## WORK ORDER
The expected answer is the full listing, repeated exactly and free of images.

## EXERCISE DATA
+++
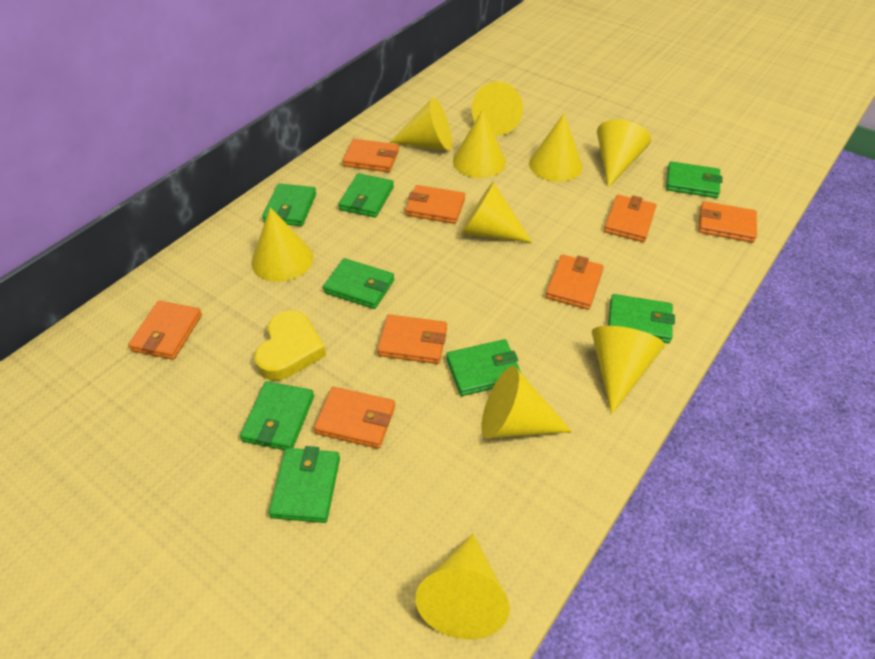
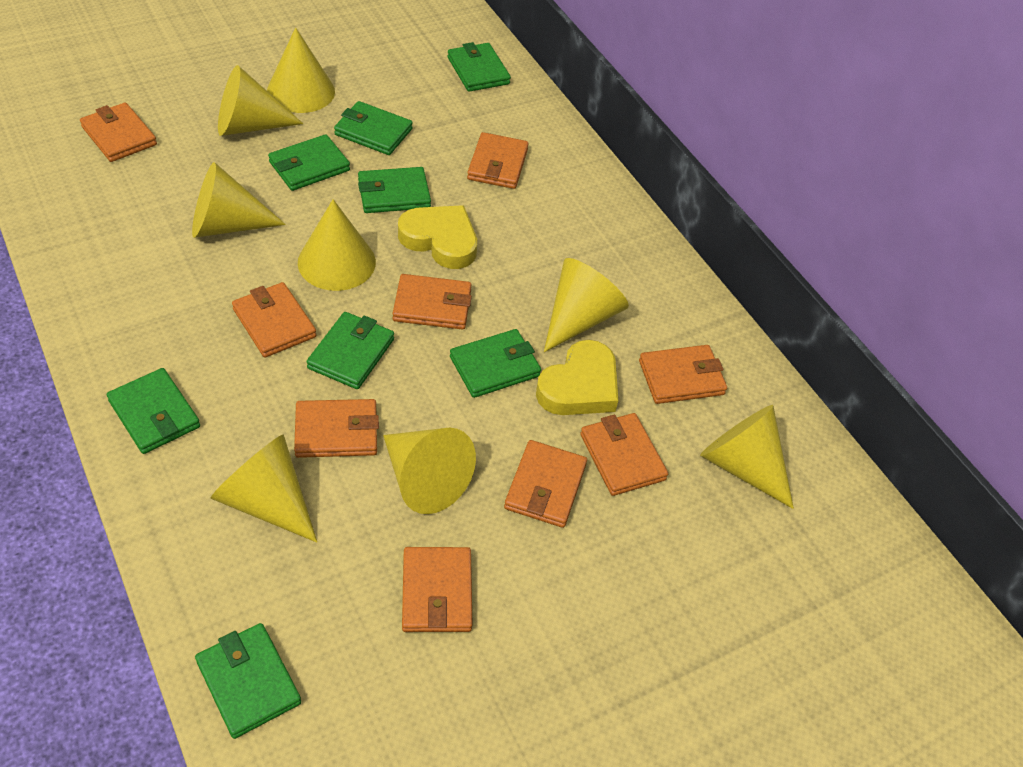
orange wallet: 8 -> 9
yellow cone: 10 -> 8
yellow heart: 1 -> 2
+++
## ANSWER FOR THIS EXERCISE
orange wallet: 8 -> 9
yellow cone: 10 -> 8
yellow heart: 1 -> 2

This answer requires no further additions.